[AIM OF THE TASK] Gather all lines with "teddy" from the records.

Top of PROVIDED DATA

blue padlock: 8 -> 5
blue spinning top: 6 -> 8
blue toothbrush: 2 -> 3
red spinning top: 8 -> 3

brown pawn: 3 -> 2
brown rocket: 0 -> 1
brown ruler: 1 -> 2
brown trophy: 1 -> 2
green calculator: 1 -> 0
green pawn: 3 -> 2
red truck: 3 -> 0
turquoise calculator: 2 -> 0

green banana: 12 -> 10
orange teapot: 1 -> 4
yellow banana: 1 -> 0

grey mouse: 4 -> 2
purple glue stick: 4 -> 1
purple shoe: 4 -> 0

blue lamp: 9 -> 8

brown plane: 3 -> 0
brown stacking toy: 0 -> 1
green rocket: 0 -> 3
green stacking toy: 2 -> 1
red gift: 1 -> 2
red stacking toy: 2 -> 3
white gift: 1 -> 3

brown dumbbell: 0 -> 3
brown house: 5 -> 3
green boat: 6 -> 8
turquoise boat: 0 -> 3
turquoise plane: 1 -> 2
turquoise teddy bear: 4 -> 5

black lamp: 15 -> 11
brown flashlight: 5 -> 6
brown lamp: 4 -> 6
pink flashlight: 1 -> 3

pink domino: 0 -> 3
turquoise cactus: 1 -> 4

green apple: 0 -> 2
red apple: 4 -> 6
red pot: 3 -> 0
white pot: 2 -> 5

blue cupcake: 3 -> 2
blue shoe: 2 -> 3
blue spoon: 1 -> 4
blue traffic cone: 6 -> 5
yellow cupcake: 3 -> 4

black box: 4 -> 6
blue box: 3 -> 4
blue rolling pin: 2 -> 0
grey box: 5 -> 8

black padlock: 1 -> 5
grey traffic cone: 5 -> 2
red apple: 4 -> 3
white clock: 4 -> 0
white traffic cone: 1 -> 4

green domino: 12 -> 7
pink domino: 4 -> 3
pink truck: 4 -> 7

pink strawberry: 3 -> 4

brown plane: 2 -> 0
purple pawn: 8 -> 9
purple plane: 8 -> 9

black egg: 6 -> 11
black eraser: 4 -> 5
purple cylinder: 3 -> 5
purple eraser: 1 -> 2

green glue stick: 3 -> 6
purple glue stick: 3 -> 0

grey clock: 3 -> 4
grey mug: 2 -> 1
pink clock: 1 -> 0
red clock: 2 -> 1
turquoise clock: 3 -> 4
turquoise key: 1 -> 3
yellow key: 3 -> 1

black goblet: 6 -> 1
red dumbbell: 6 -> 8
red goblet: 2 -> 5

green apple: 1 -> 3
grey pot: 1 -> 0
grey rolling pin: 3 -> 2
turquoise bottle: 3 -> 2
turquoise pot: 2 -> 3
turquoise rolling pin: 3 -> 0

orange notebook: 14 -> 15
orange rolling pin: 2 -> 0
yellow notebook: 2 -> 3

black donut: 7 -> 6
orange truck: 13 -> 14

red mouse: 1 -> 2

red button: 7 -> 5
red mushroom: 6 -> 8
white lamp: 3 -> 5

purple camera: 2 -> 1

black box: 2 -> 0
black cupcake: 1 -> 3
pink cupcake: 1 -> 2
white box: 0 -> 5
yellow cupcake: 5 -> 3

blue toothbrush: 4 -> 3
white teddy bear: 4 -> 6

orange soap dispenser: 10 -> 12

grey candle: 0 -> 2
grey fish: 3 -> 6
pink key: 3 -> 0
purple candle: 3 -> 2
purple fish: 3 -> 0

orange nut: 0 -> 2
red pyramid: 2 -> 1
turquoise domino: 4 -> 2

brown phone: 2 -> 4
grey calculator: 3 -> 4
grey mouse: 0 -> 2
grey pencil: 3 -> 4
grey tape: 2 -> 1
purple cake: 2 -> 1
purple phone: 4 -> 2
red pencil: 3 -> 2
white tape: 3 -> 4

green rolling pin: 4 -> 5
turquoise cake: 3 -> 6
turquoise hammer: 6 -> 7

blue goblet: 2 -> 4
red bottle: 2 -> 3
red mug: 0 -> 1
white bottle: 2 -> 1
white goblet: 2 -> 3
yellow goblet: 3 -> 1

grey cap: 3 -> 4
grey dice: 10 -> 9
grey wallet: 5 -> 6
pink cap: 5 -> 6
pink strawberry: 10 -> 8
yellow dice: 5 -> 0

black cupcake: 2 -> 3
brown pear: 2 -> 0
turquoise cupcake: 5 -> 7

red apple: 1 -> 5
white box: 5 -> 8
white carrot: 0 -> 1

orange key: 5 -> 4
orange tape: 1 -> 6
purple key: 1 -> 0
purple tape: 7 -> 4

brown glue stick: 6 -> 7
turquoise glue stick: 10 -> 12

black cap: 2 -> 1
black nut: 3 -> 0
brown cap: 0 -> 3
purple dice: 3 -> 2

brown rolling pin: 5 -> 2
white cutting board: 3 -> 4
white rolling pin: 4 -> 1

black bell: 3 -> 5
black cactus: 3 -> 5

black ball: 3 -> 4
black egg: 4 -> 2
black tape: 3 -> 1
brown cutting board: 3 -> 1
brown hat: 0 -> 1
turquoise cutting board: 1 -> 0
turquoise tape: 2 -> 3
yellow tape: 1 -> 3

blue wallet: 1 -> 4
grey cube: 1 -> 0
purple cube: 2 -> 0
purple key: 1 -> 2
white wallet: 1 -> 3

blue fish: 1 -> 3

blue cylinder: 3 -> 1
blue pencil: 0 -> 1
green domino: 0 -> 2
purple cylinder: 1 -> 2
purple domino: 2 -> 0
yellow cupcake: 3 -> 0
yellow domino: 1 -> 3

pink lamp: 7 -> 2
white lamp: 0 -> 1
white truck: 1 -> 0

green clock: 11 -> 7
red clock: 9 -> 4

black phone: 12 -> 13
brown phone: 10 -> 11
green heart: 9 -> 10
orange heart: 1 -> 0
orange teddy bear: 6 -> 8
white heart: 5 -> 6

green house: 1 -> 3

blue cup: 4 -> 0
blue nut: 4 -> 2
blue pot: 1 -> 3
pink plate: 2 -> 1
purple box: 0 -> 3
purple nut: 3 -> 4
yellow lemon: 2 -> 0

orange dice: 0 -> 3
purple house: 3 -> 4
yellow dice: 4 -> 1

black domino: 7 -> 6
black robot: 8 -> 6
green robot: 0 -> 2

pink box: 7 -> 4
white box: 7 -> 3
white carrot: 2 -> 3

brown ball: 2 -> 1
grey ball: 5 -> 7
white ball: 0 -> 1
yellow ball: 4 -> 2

Bottom of PROVIDED DATA

[EXERCISE RESPONSE]
turquoise teddy bear: 4 -> 5
white teddy bear: 4 -> 6
orange teddy bear: 6 -> 8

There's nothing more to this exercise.